DATA FOR THE TASK:

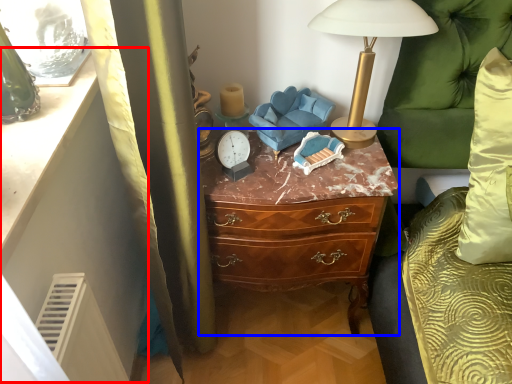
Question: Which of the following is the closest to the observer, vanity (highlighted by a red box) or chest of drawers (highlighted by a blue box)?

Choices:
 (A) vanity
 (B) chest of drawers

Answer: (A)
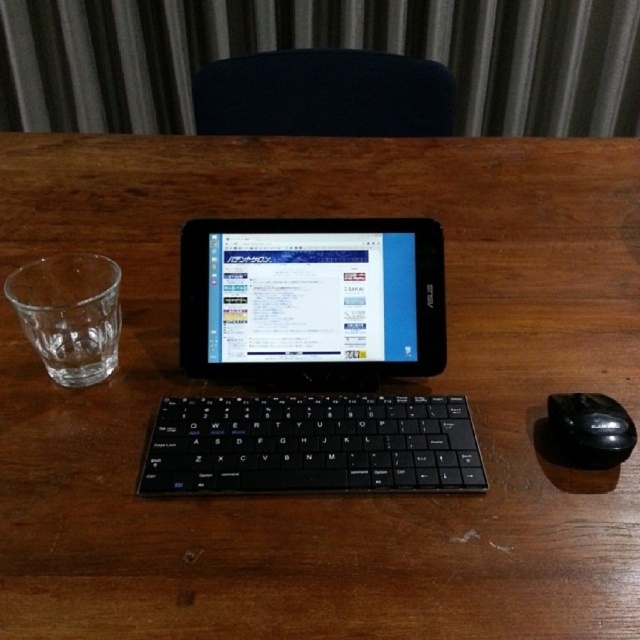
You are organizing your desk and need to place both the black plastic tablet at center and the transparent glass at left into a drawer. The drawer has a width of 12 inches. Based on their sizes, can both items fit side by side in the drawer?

==

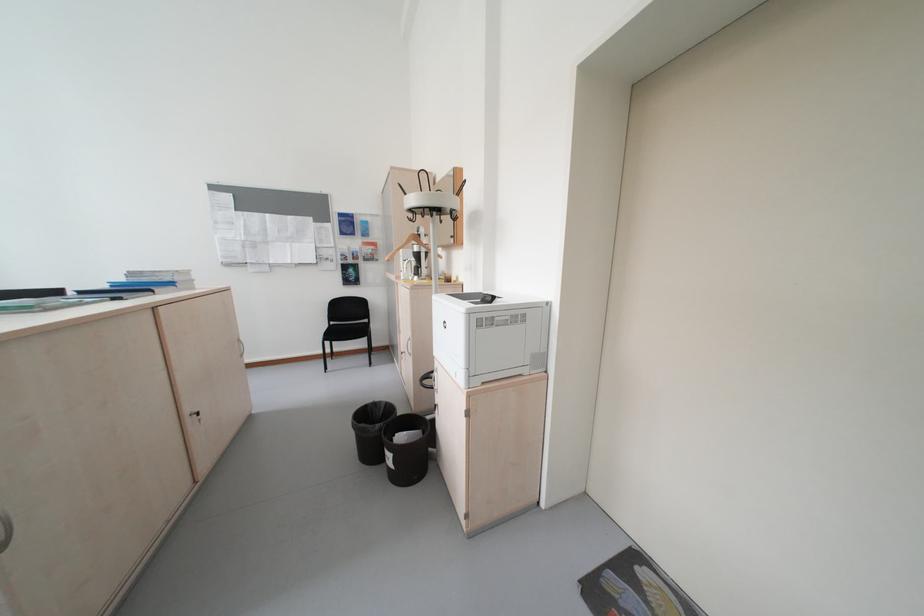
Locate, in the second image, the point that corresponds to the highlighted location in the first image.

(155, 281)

TRY IT: Edit the rows from the line that has "Question: Which of" through the line that has "Answer: (A)" by changing "vanity" to "dressing table" and leaving every other word as it is. Return only those lines.

TASK RESULT:
Question: Which of the following is the closest to the observer, dressing table (highlighted by a red box) or chest of drawers (highlighted by a blue box)?

Choices:
 (A) dressing table
 (B) chest of drawers

Answer: (A)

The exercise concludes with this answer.